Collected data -
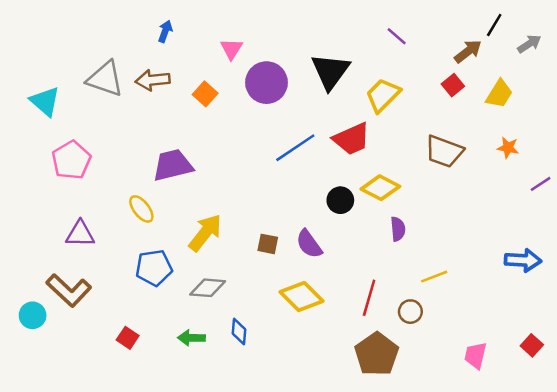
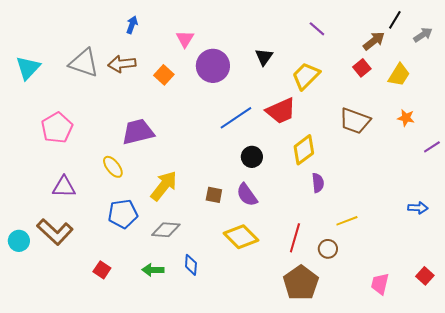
black triangle: (330, 71) -> (264, 57), size x0.6
cyan triangle: (45, 101) -> (28, 68), moved, turned 32
yellow diamond: (380, 188) -> (304, 150), turned -64
black circle: (340, 200) -> (252, 157), moved
blue arrow: (523, 260) -> (418, 208), size x0.7
cyan circle: (33, 315) -> (19, 241), moved

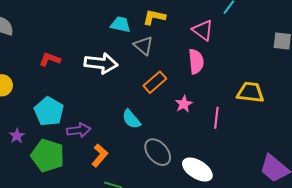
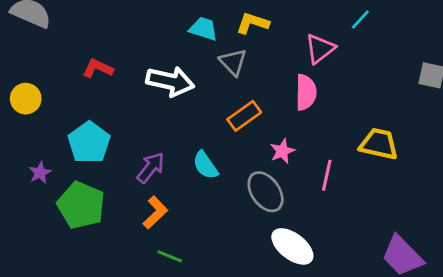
pink triangle: (203, 30) -> (320, 49), turned 40
purple arrow: (79, 130) -> (151, 168), moved, turned -50
gray ellipse: (158, 152) -> (266, 192), moved

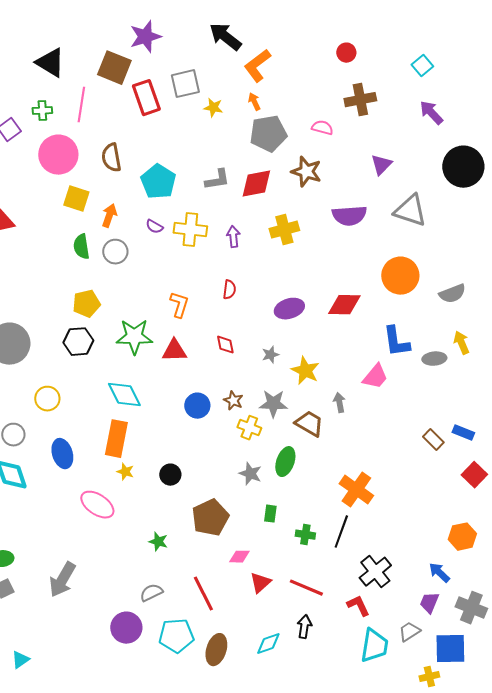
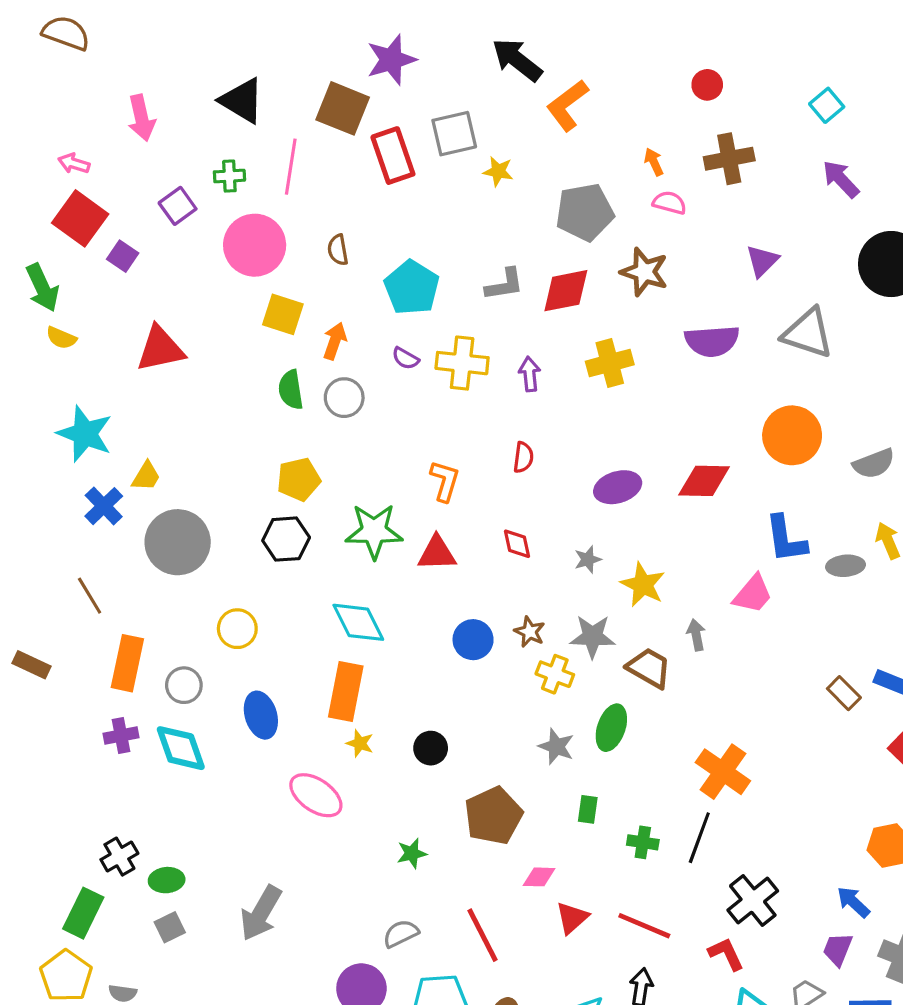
orange arrow: (254, 102) -> (654, 162), moved
brown semicircle: (111, 158) -> (338, 250), size x0.7
green star: (158, 542) -> (412, 853), turned -30

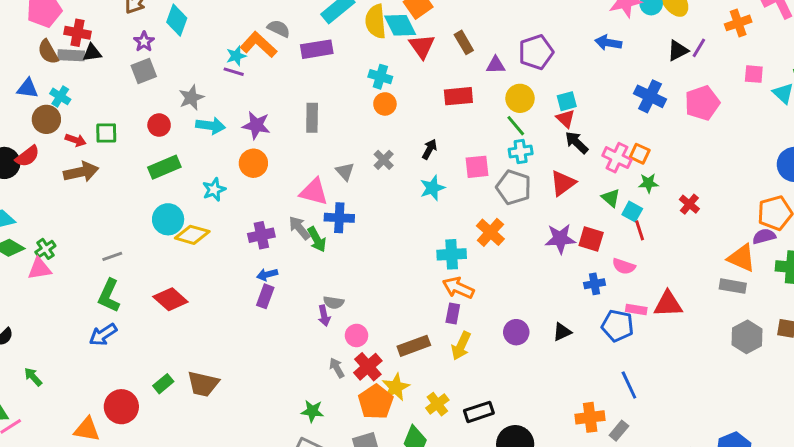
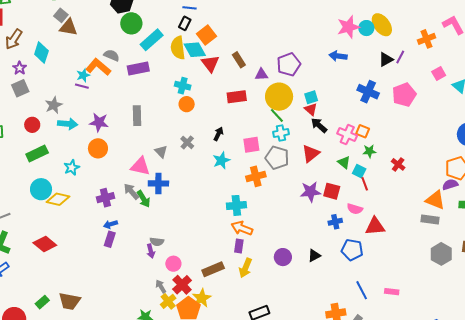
pink square: (754, 74) -> (439, 73), turned -32
yellow circle: (520, 98) -> (279, 97), size x1.4
orange cross: (490, 232) -> (256, 176), moved, turned 36
red triangle: (668, 304) -> (375, 226), moved
pink rectangle: (636, 309) -> (392, 292), moved
yellow cross: (437, 404) -> (168, 301), moved

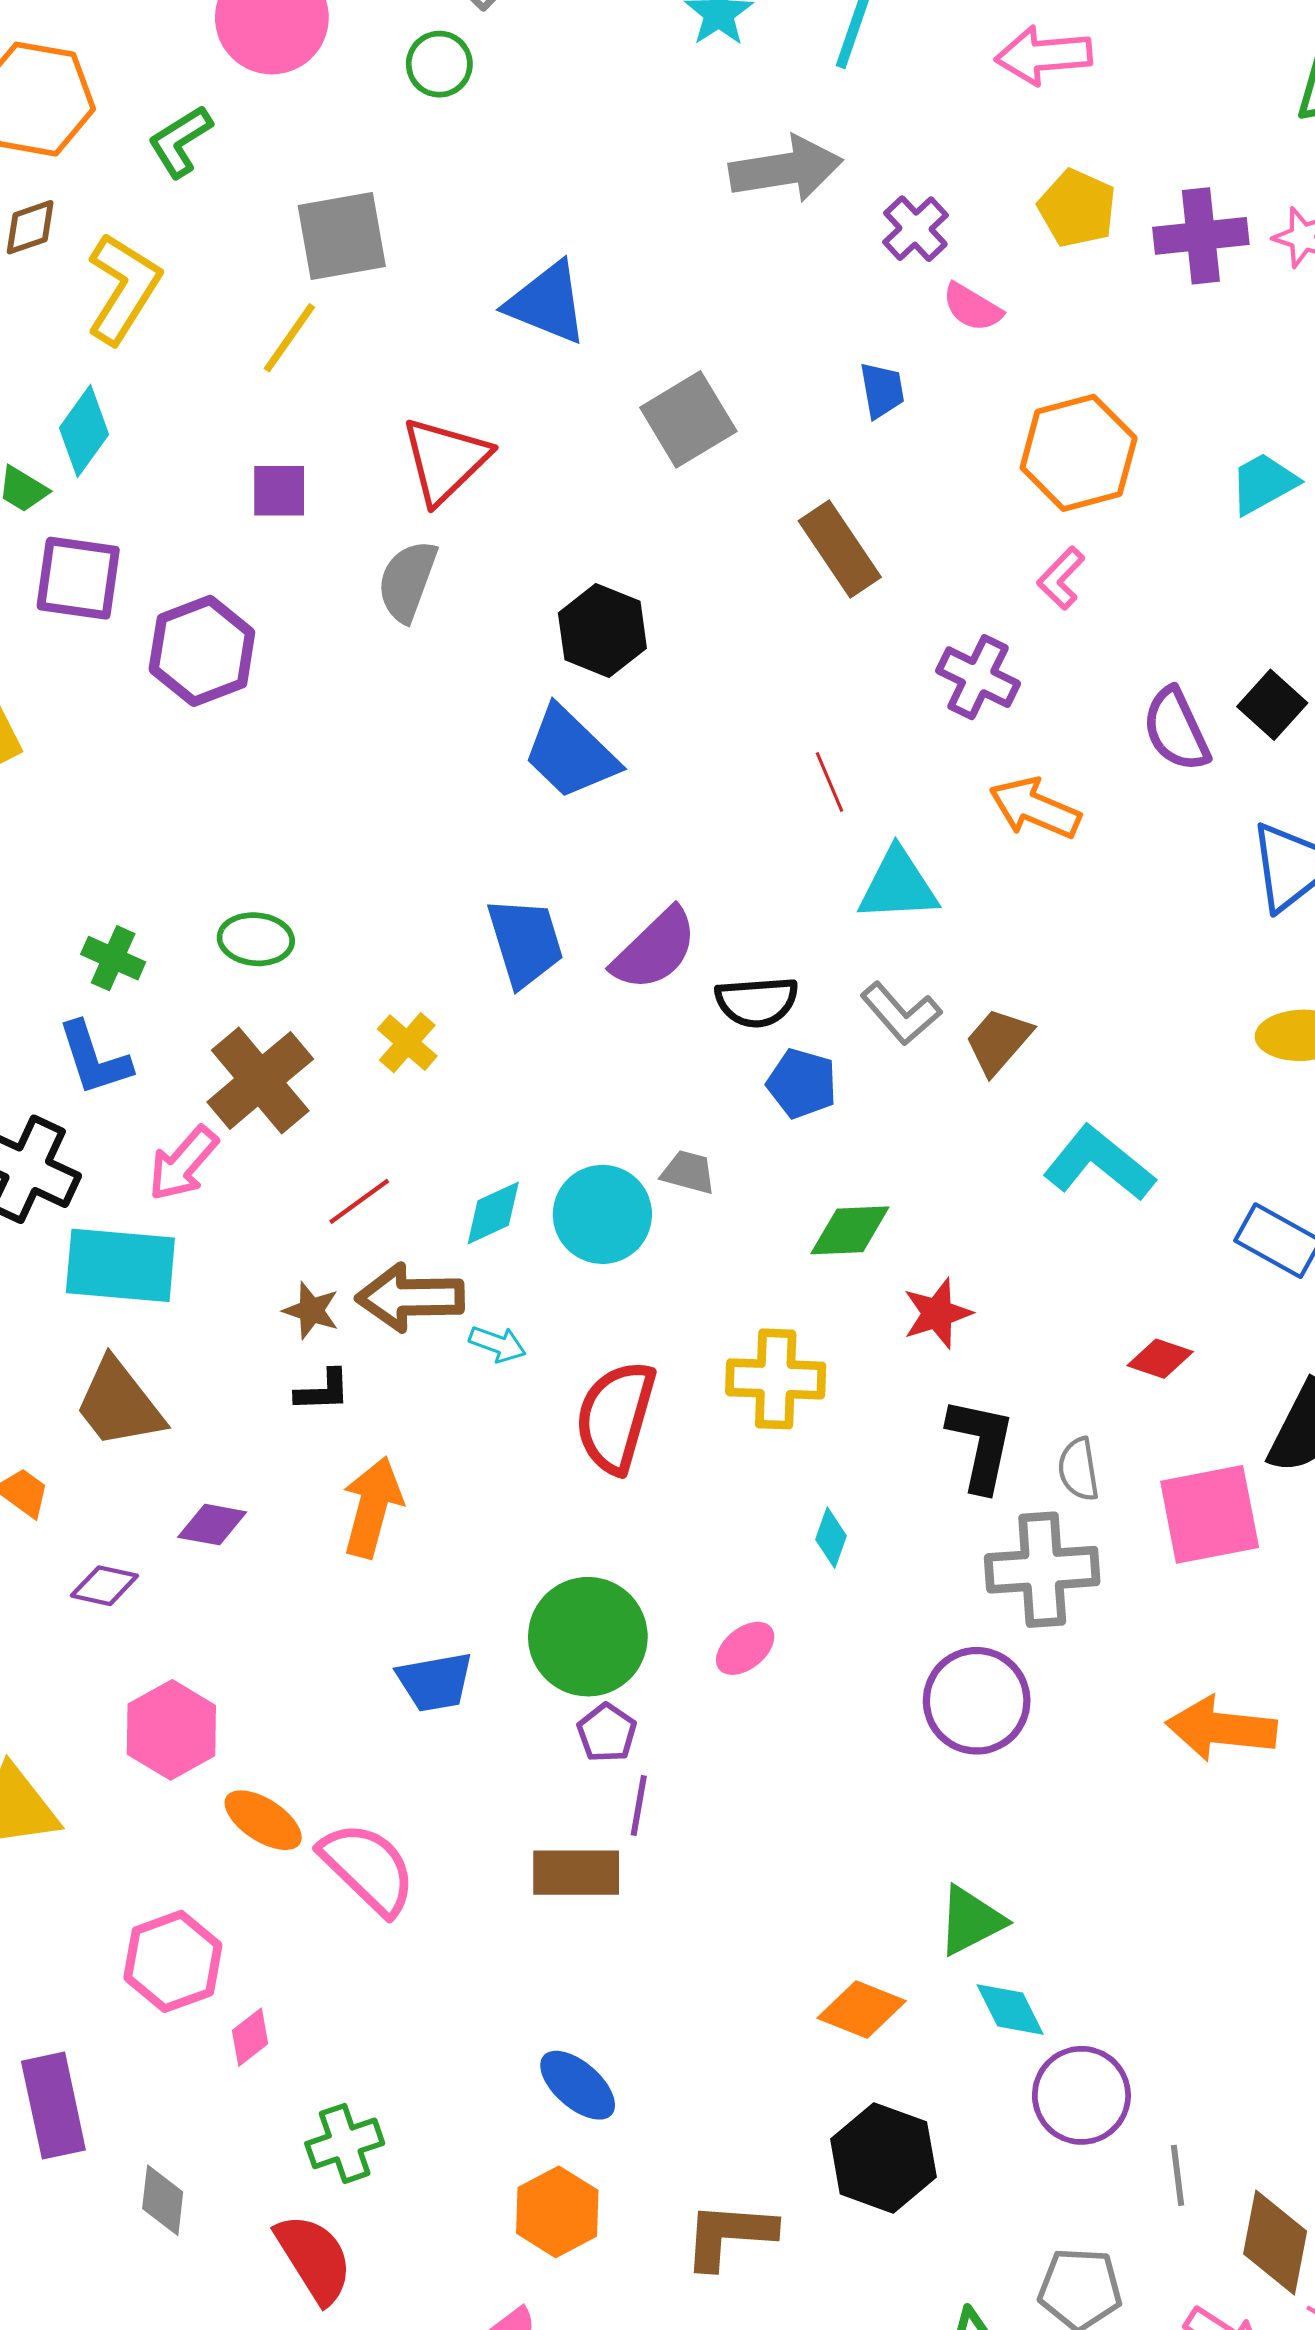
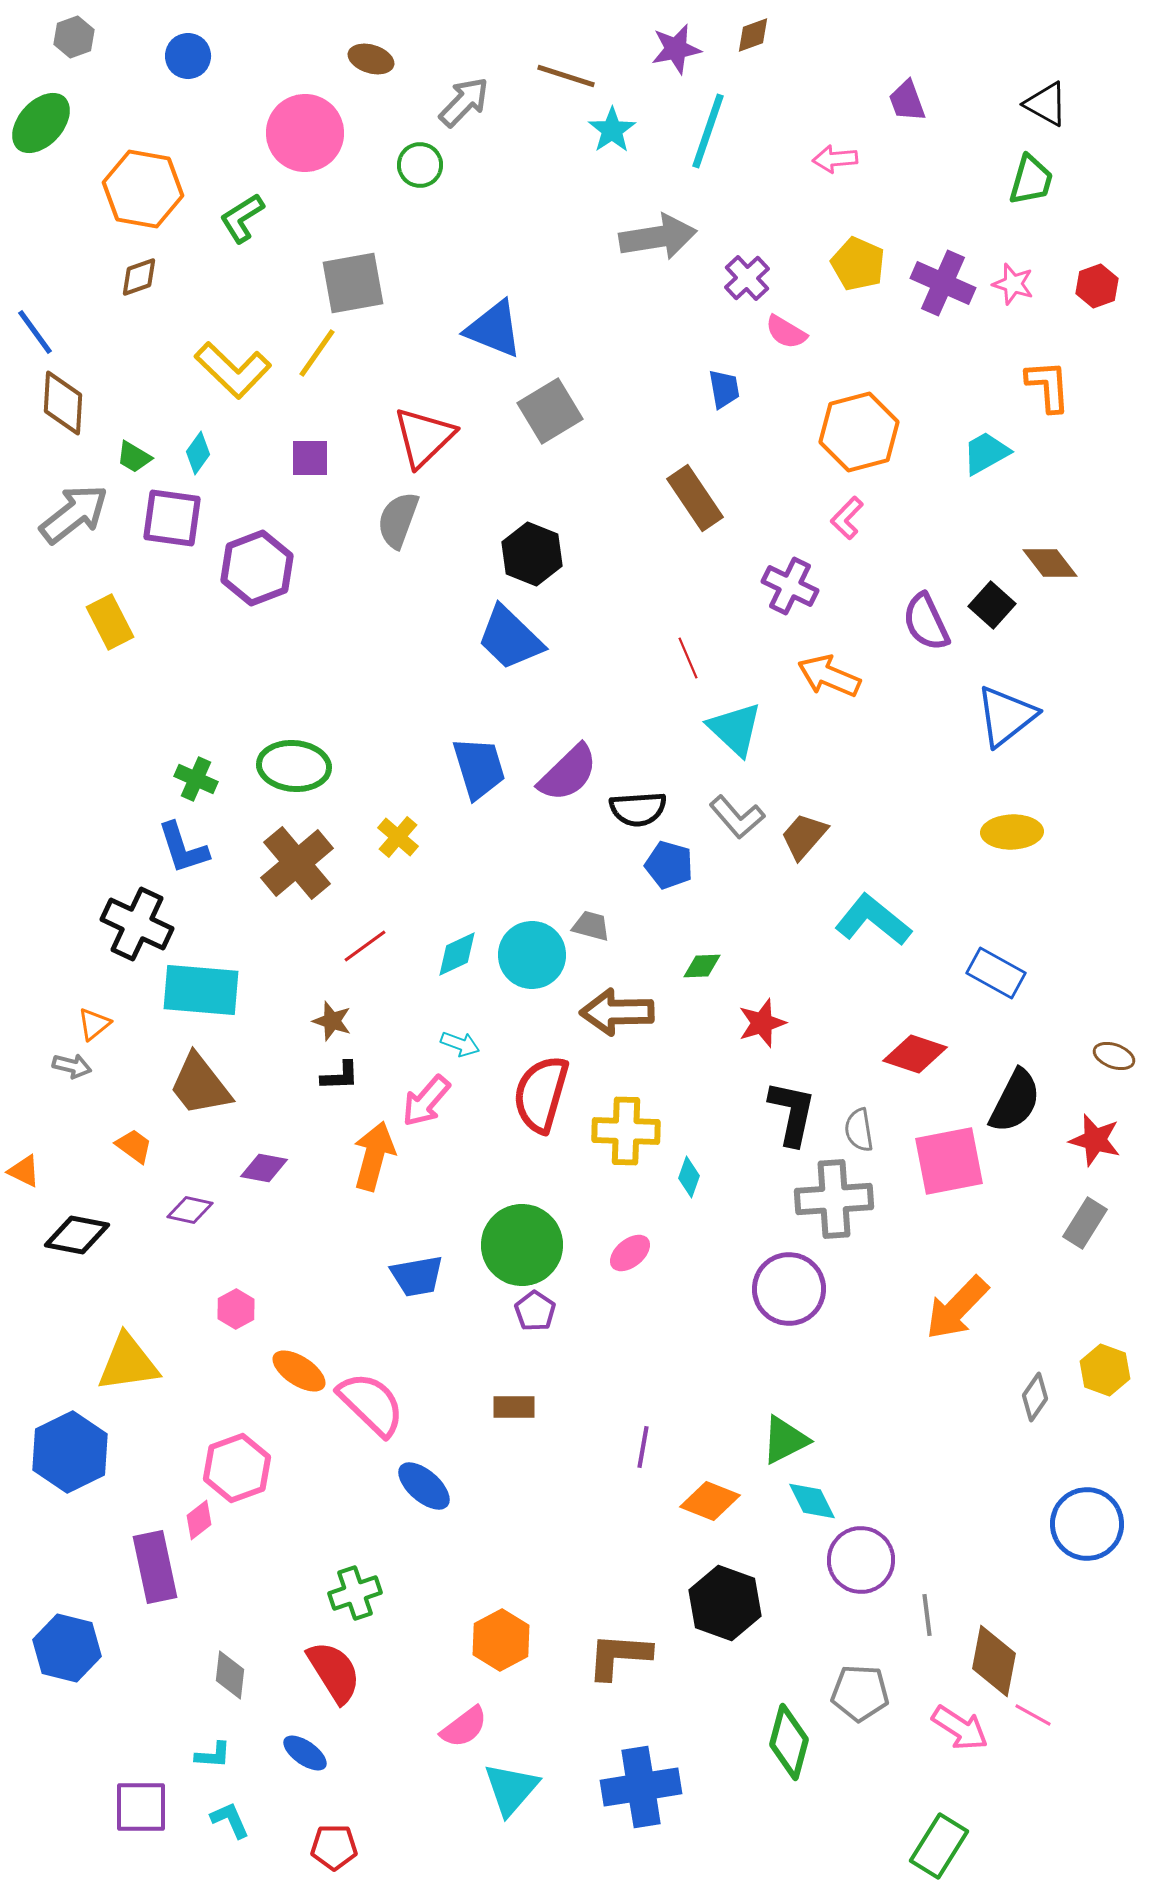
pink arrow: (1044, 55) -> (835, 159), size x0.7
purple cross: (1201, 236) -> (943, 283), turned 30
yellow L-shape: (123, 288) -> (233, 370), moved, turned 102
gray square: (688, 419) -> (550, 411), moved
cyan diamond: (84, 431) -> (198, 453), moved, size x0.7
cyan triangle: (898, 885) -> (735, 729), turned 46
green ellipse: (256, 939) -> (294, 766), size x1.4
pink arrow: (183, 1163) -> (426, 1101), moved
green diamond: (850, 1230) -> (702, 966), size x0.7
brown arrow: (410, 1297) -> (617, 1012), moved
red diamond: (1160, 1359) -> (915, 1054), size x1.4
yellow cross: (776, 1379) -> (626, 1131), moved
orange arrow: (1221, 1728) -> (957, 1308), turned -52
pink hexagon: (171, 1730) -> (236, 1309), size x0.6
purple line: (639, 1806) -> (643, 1447), moved
brown rectangle: (576, 1873) -> (514, 1407), size x0.7
pink diamond: (250, 2037) -> (199, 1520), moved
blue ellipse: (578, 2085) -> (424, 1486), moved
gray diamond: (163, 2200) -> (230, 1675), moved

TASK REQUIREMENTS -
A verbatim reproduction of each entry is expected, with every picture omitted.

THE COMPLETED TASK -
black triangle: (330, 71) -> (264, 57), size x0.6
cyan triangle: (45, 101) -> (28, 68), moved, turned 32
yellow diamond: (380, 188) -> (304, 150), turned -64
black circle: (340, 200) -> (252, 157), moved
blue arrow: (523, 260) -> (418, 208), size x0.7
cyan circle: (33, 315) -> (19, 241), moved

pink triangle: (203, 30) -> (320, 49), turned 40
purple arrow: (79, 130) -> (151, 168), moved, turned -50
gray ellipse: (158, 152) -> (266, 192), moved

orange arrow: (254, 102) -> (654, 162), moved
brown semicircle: (111, 158) -> (338, 250), size x0.7
green star: (158, 542) -> (412, 853), turned -30

pink square: (754, 74) -> (439, 73), turned -32
yellow circle: (520, 98) -> (279, 97), size x1.4
orange cross: (490, 232) -> (256, 176), moved, turned 36
red triangle: (668, 304) -> (375, 226), moved
pink rectangle: (636, 309) -> (392, 292), moved
yellow cross: (437, 404) -> (168, 301), moved

pink arrow: (1044, 55) -> (835, 159), size x0.7
purple cross: (1201, 236) -> (943, 283), turned 30
yellow L-shape: (123, 288) -> (233, 370), moved, turned 102
gray square: (688, 419) -> (550, 411), moved
cyan diamond: (84, 431) -> (198, 453), moved, size x0.7
cyan triangle: (898, 885) -> (735, 729), turned 46
green ellipse: (256, 939) -> (294, 766), size x1.4
pink arrow: (183, 1163) -> (426, 1101), moved
green diamond: (850, 1230) -> (702, 966), size x0.7
brown arrow: (410, 1297) -> (617, 1012), moved
red diamond: (1160, 1359) -> (915, 1054), size x1.4
yellow cross: (776, 1379) -> (626, 1131), moved
orange arrow: (1221, 1728) -> (957, 1308), turned -52
pink hexagon: (171, 1730) -> (236, 1309), size x0.6
purple line: (639, 1806) -> (643, 1447), moved
brown rectangle: (576, 1873) -> (514, 1407), size x0.7
pink diamond: (250, 2037) -> (199, 1520), moved
blue ellipse: (578, 2085) -> (424, 1486), moved
gray diamond: (163, 2200) -> (230, 1675), moved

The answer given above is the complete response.